- _EXERCISE INSTRUCTIONS_:
When the line with "(551, 413) = (286, 359): none" turns up below, begin repeating exactly, and carry on through the line with "(696, 220) = (413, 133): grey"; no pictures go into the copy.

___ DATASET ENTRIES ___

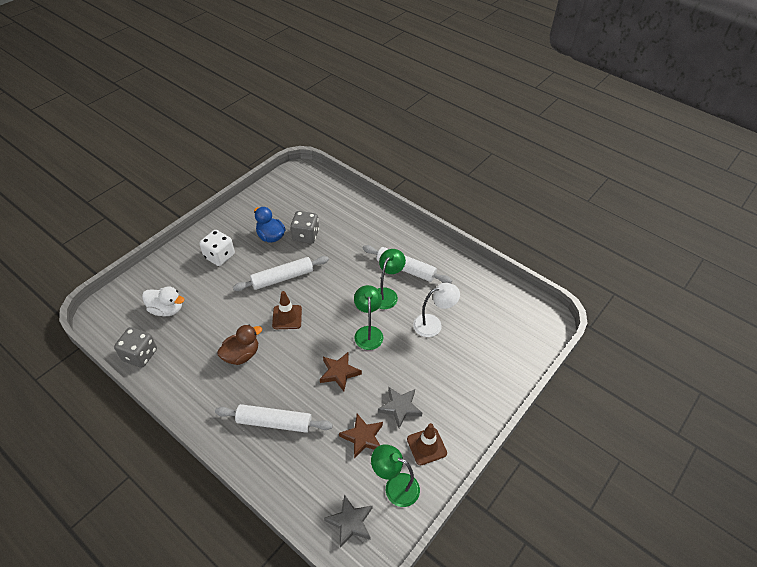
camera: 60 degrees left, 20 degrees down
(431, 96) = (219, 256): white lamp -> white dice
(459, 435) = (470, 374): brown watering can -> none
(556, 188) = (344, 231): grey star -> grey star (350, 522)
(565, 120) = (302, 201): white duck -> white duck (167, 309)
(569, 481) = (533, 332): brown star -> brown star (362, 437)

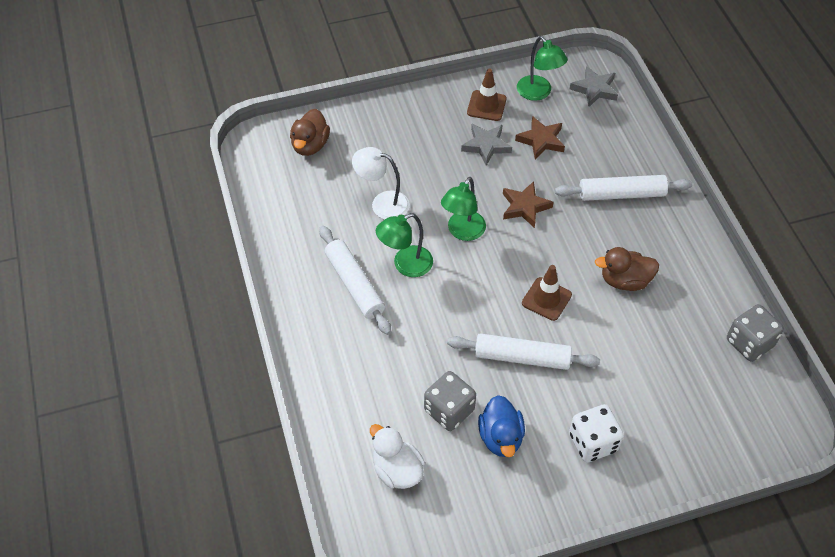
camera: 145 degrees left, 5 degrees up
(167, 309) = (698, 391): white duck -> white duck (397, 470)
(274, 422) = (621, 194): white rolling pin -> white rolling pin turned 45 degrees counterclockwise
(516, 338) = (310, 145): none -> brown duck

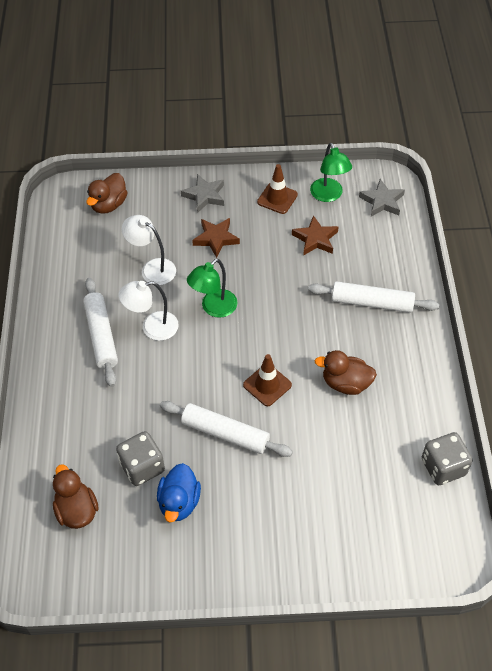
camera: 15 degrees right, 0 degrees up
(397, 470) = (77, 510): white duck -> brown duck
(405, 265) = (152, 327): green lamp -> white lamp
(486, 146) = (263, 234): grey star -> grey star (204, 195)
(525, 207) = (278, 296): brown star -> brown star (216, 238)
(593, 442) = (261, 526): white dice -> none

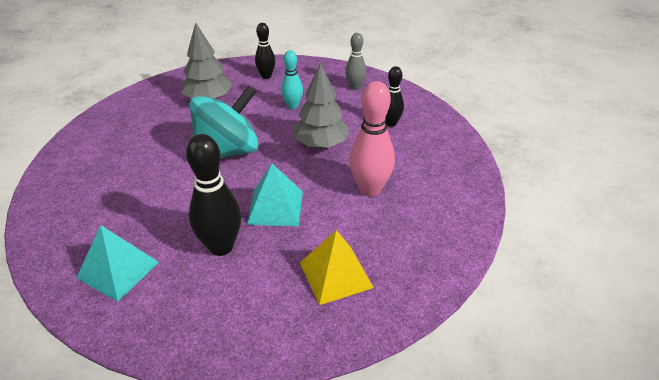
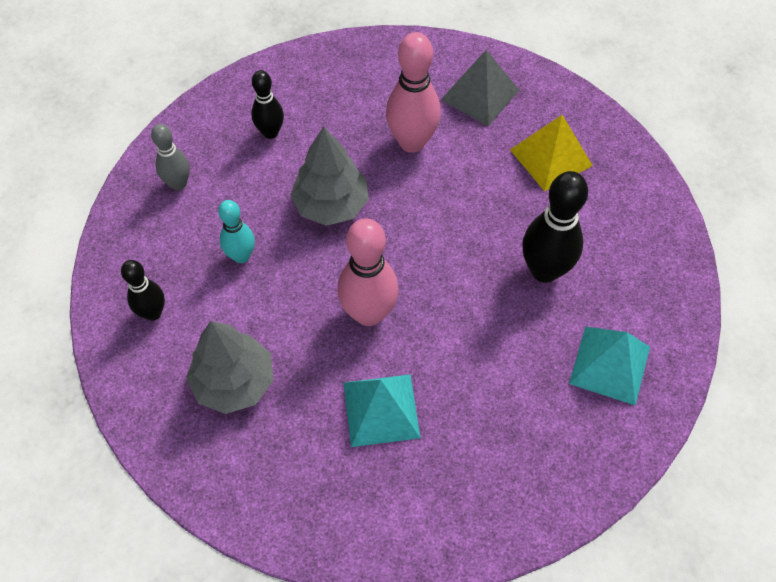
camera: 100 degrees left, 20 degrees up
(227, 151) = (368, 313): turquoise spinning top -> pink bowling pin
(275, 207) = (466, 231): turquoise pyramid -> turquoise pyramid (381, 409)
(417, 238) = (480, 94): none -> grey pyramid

___
___ DATASET ENTRIES ___

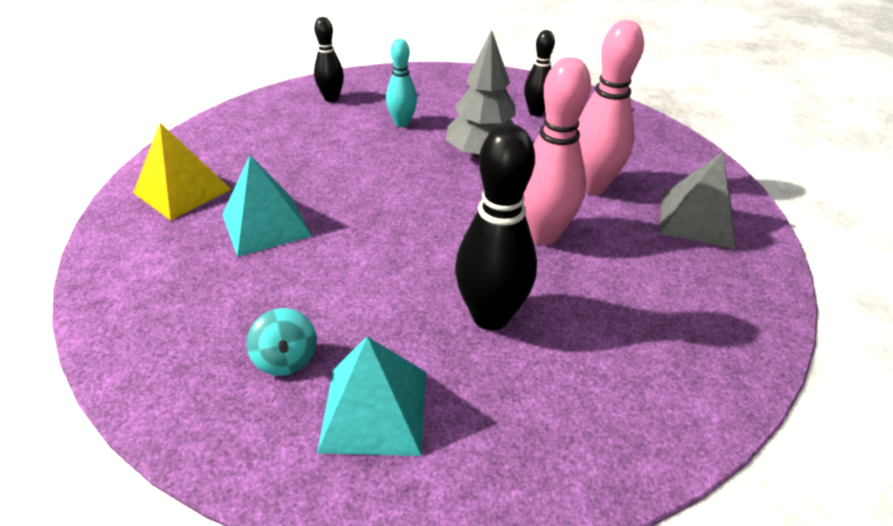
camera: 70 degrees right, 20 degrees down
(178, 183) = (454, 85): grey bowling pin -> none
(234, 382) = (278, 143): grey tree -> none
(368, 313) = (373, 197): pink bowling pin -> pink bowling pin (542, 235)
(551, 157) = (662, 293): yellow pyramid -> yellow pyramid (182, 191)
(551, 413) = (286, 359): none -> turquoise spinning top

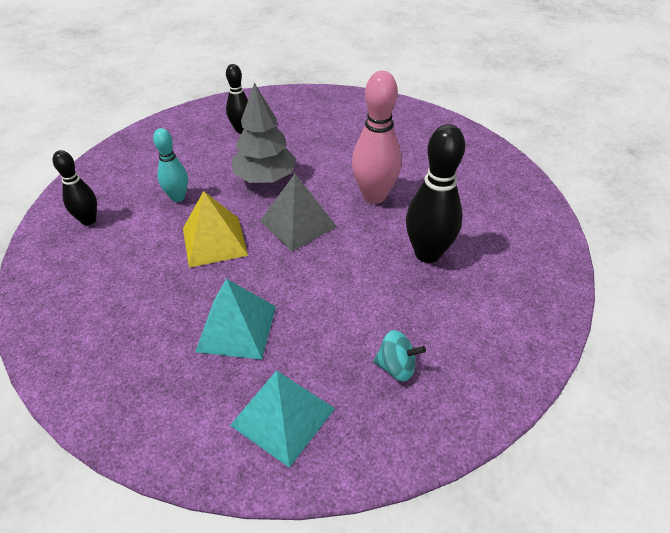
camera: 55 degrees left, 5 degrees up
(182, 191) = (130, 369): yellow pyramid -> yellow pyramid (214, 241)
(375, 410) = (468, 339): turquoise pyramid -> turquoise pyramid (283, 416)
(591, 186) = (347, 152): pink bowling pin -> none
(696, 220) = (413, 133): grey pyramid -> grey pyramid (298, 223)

___

- _EXPECTED ANSWER_:
(551, 413) = (286, 359): none -> turquoise spinning top

camera: 55 degrees left, 5 degrees up
(182, 191) = (130, 369): yellow pyramid -> yellow pyramid (214, 241)
(375, 410) = (468, 339): turquoise pyramid -> turquoise pyramid (283, 416)
(591, 186) = (347, 152): pink bowling pin -> none
(696, 220) = (413, 133): grey pyramid -> grey pyramid (298, 223)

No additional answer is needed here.